# WHAT TO WORK ON
Your answer should consist only of the lines from the line containing "purple padlock: 0 -> 1" through the last line below, each repeated exactly.

[THE DATA]

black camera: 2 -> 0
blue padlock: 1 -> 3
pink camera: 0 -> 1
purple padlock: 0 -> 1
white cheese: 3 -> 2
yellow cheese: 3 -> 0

[/THE DATA]

# ANSWER SPACE
purple padlock: 0 -> 1
white cheese: 3 -> 2
yellow cheese: 3 -> 0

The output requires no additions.